* _What you have to do_
Give back each record precisely, pictures excluded.

[Opening Task inputs section]

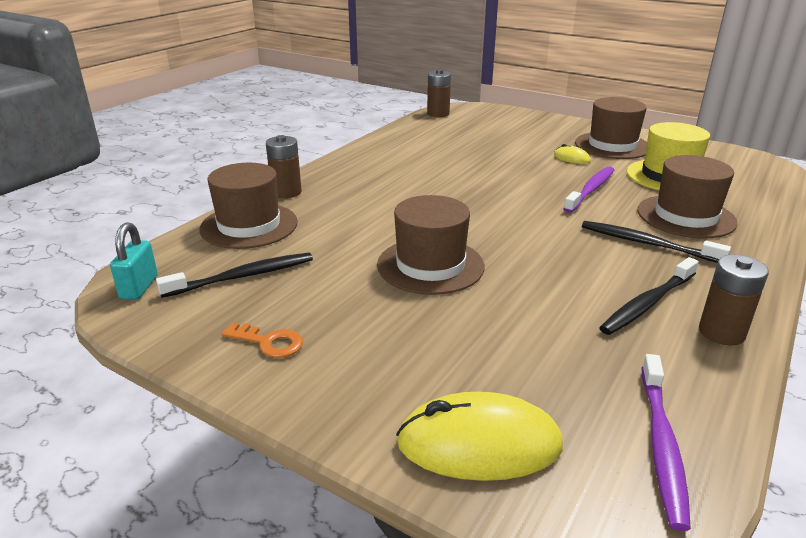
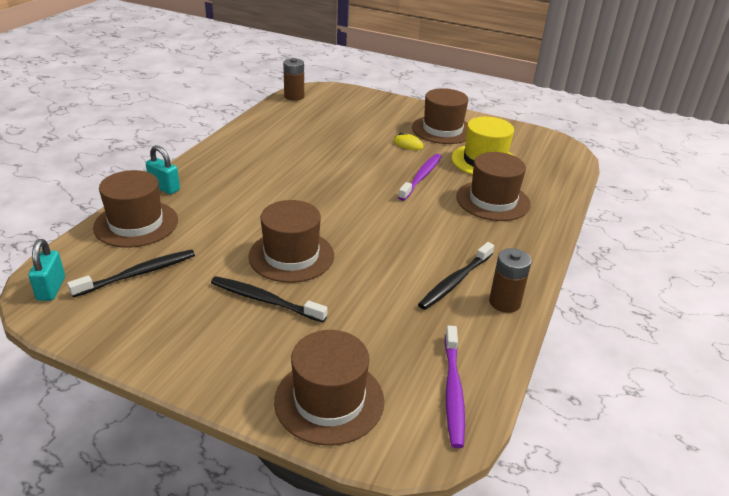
camera: 10 degrees left, 5 degrees up
(269, 342) = (168, 331): orange key -> none
(286, 192) = (164, 188): brown battery -> turquoise padlock
(479, 444) = (329, 400): yellow mouse -> brown hat
(647, 244) = (460, 228): black toothbrush -> black toothbrush (265, 300)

[Closing Task inputs section]

* _Result of this task_
camera: 10 degrees left, 5 degrees up
(269, 342) = (168, 331): orange key -> none
(286, 192) = (164, 188): brown battery -> turquoise padlock
(479, 444) = (329, 400): yellow mouse -> brown hat
(647, 244) = (460, 228): black toothbrush -> black toothbrush (265, 300)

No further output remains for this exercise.